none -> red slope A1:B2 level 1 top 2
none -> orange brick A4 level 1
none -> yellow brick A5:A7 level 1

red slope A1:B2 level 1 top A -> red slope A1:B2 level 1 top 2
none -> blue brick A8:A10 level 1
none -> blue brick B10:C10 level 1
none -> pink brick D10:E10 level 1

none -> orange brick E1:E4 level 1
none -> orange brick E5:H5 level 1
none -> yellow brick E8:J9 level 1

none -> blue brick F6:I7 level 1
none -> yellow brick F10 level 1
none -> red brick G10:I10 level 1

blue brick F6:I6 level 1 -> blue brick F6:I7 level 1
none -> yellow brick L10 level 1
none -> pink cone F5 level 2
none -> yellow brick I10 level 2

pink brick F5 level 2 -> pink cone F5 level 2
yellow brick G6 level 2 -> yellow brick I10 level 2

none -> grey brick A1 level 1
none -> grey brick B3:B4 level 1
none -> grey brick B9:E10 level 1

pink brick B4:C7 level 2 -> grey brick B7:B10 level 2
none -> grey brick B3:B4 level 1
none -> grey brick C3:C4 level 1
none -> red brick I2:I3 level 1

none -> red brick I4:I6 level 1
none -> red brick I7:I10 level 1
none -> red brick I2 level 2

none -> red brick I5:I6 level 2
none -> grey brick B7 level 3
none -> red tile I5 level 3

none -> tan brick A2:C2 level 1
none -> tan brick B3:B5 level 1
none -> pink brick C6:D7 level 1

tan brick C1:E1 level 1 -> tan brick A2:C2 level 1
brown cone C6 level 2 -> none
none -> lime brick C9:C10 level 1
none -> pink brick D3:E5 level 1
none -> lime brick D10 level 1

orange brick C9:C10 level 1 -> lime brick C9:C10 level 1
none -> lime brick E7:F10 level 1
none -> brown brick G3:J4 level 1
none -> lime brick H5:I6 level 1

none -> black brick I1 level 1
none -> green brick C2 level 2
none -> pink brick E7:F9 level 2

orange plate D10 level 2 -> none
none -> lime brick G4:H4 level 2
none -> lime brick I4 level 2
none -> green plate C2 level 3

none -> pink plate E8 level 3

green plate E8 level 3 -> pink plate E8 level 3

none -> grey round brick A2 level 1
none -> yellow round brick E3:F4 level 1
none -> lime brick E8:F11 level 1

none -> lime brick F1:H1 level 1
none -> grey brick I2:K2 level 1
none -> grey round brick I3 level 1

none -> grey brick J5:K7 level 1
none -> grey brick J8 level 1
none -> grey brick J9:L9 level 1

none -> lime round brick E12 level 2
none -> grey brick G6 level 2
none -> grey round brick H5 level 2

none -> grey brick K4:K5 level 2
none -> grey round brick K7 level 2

● **Assignment**
What is the number of lines in the records that contain "green"? Answer with it alone.

● **Written solution**
3